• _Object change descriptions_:
++++++++++

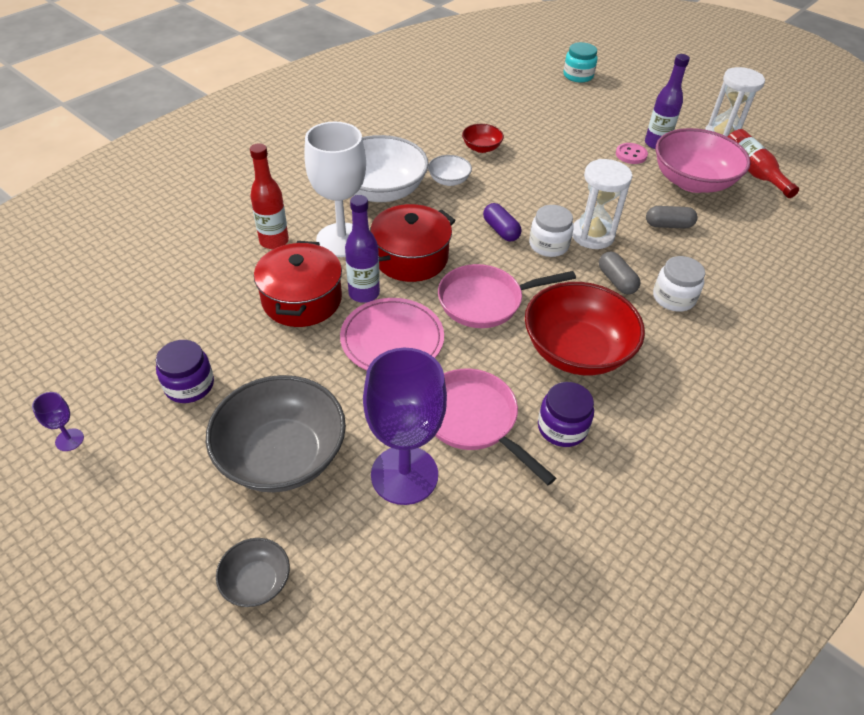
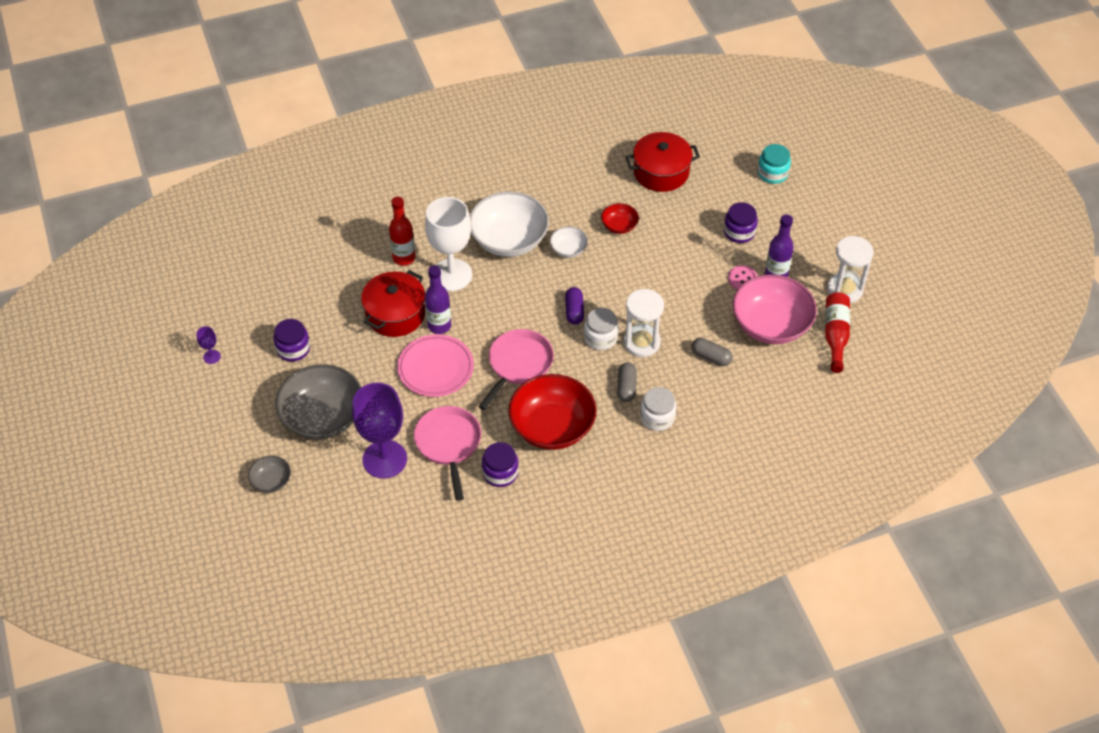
camera: 30 degrees right, 5 degrees up
red pot [371,204,456,282] -> red pot moved to [626,132,700,192]
pink pan [438,264,576,328] -> pink pan turned 105 degrees clockwise [478,329,554,410]
none -> purple jar [724,202,758,243]

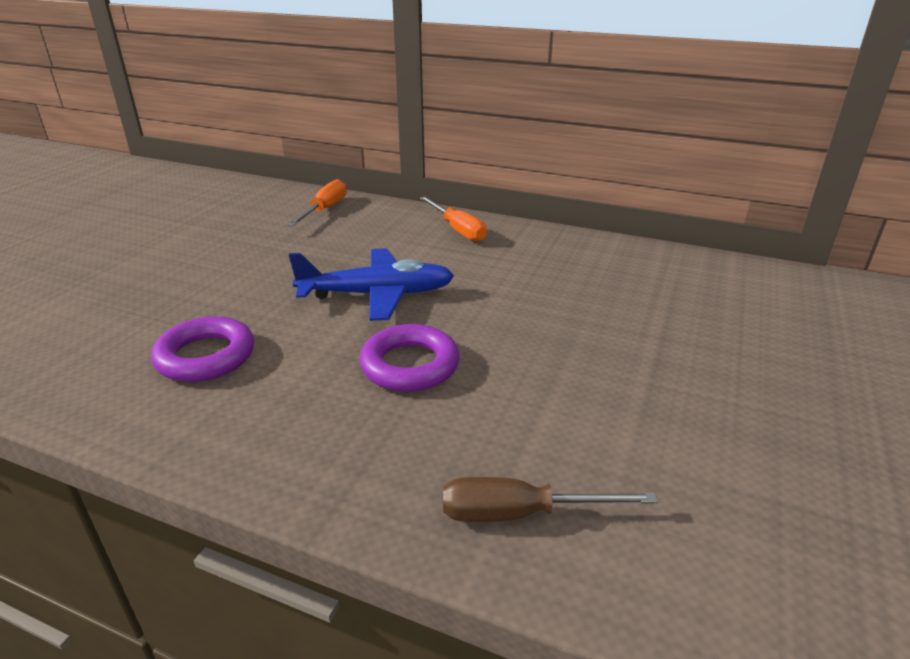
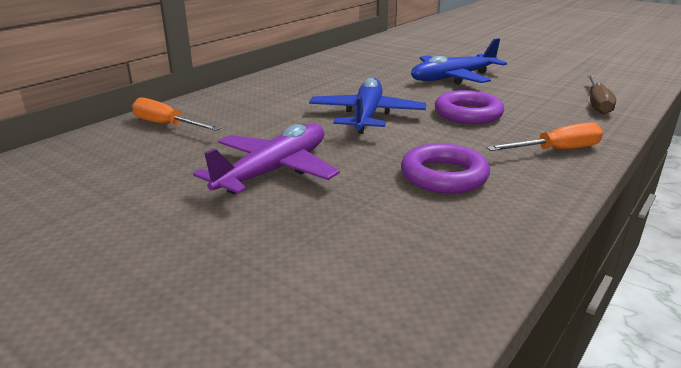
camera: 75 degrees left, 5 degrees down
orange screwdriver [420,196,487,241] -> orange screwdriver moved to [487,122,603,151]
none -> purple plane [193,124,340,194]
none -> blue plane [411,38,507,84]

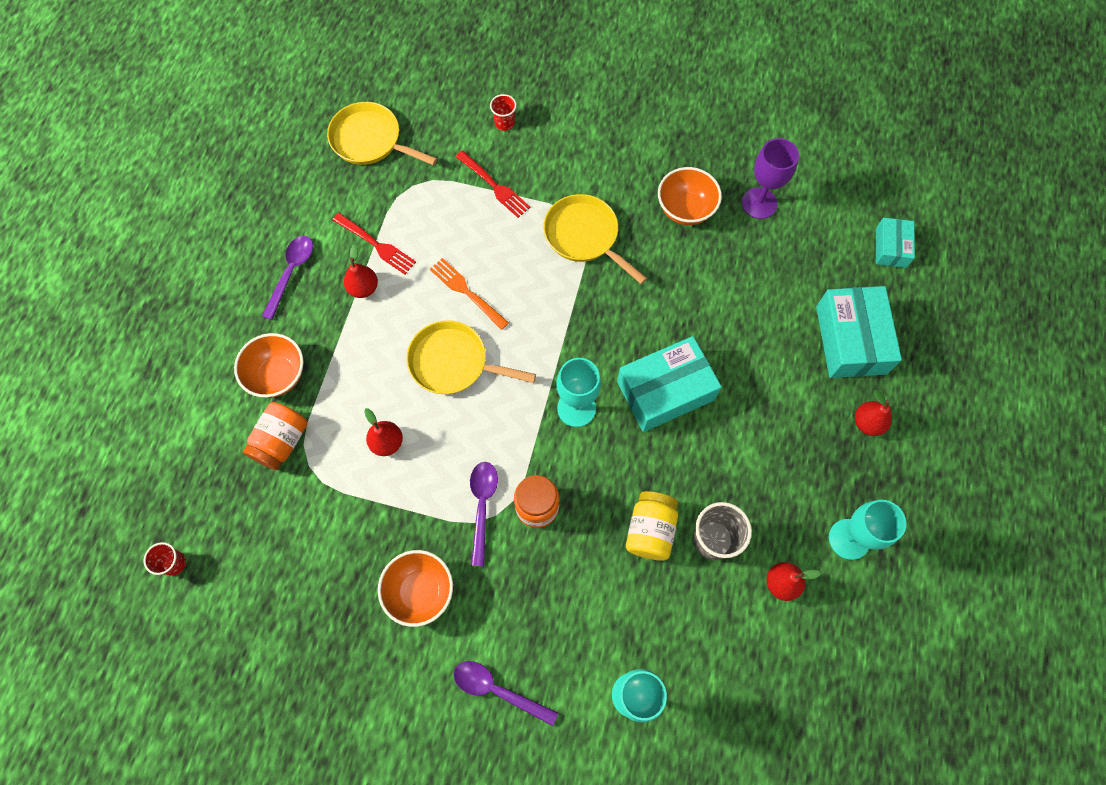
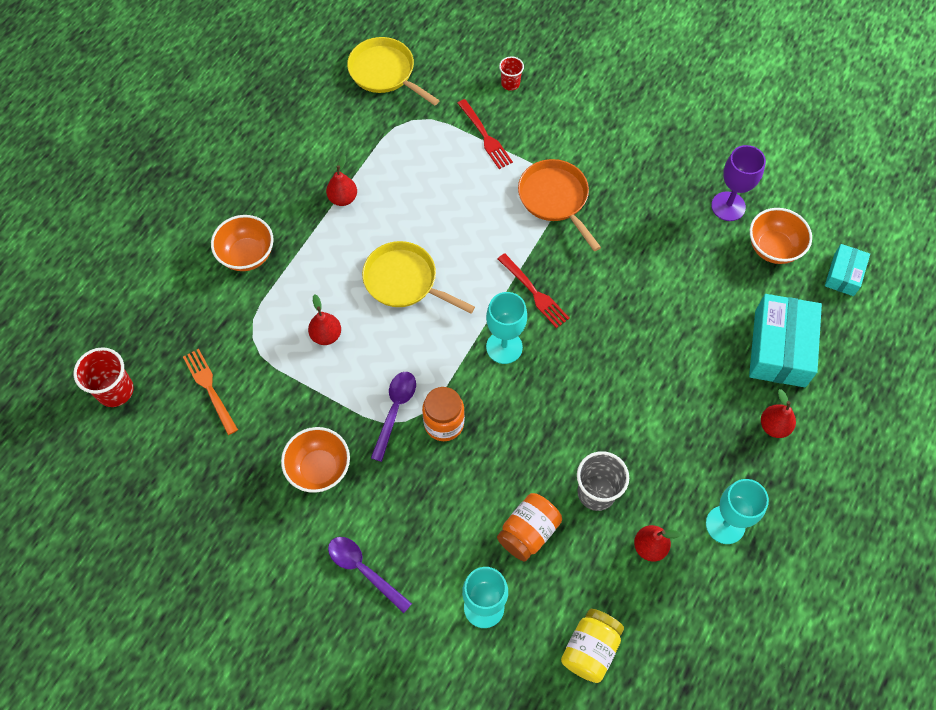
camera: 15 degrees right, 5 degrees down
red cup [144,542,186,576] -> red cup [73,347,134,407], size x1.71
orange jar [243,402,308,470] -> orange jar moved to [497,493,562,562]
purple spoon [262,236,313,320] -> none
red fork [333,213,416,275] -> red fork moved to [498,253,570,328]
orange fork [430,258,509,330] -> orange fork moved to [183,349,238,435]
yellow pan [543,194,647,284] -> orange pan [518,159,601,251]
turquoise box [617,336,722,432] -> none
yellow jar [626,491,678,561] -> yellow jar moved to [561,609,624,683]
orange bowl [658,167,722,225] -> orange bowl moved to [750,208,812,264]

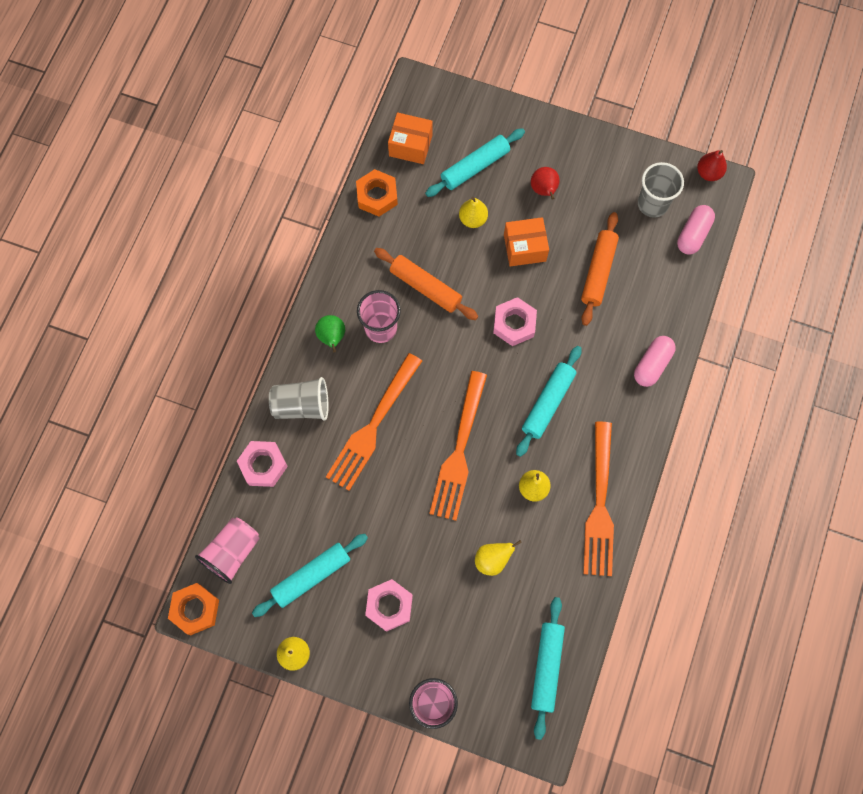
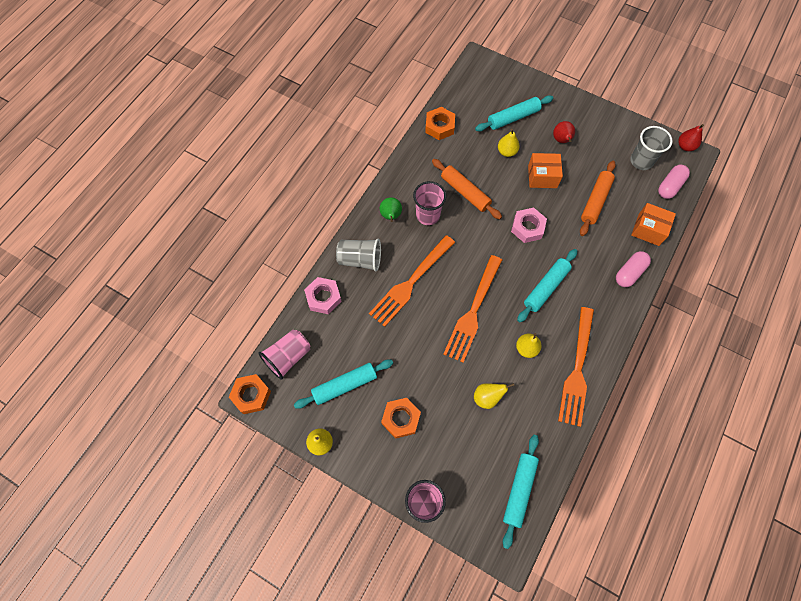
camera: 10 degrees right, 5 degrees down
pink nut [365,579,413,632] -> orange nut [381,398,421,439]
orange box [388,112,433,164] -> orange box moved to [631,203,676,246]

++++++++++

Only the lines starting at the one that includes "yellow pan [543,194,647,284]" and ending at the one that includes "pink nut [365,579,413,632]" should be retyped, exactly, from the records above; no pictures.

• _Answer to the problem_:
yellow pan [543,194,647,284] -> orange pan [518,159,601,251]
turquoise box [617,336,722,432] -> none
yellow jar [626,491,678,561] -> yellow jar moved to [561,609,624,683]
orange bowl [658,167,722,225] -> orange bowl moved to [750,208,812,264]

camera: 10 degrees right, 5 degrees down
pink nut [365,579,413,632] -> orange nut [381,398,421,439]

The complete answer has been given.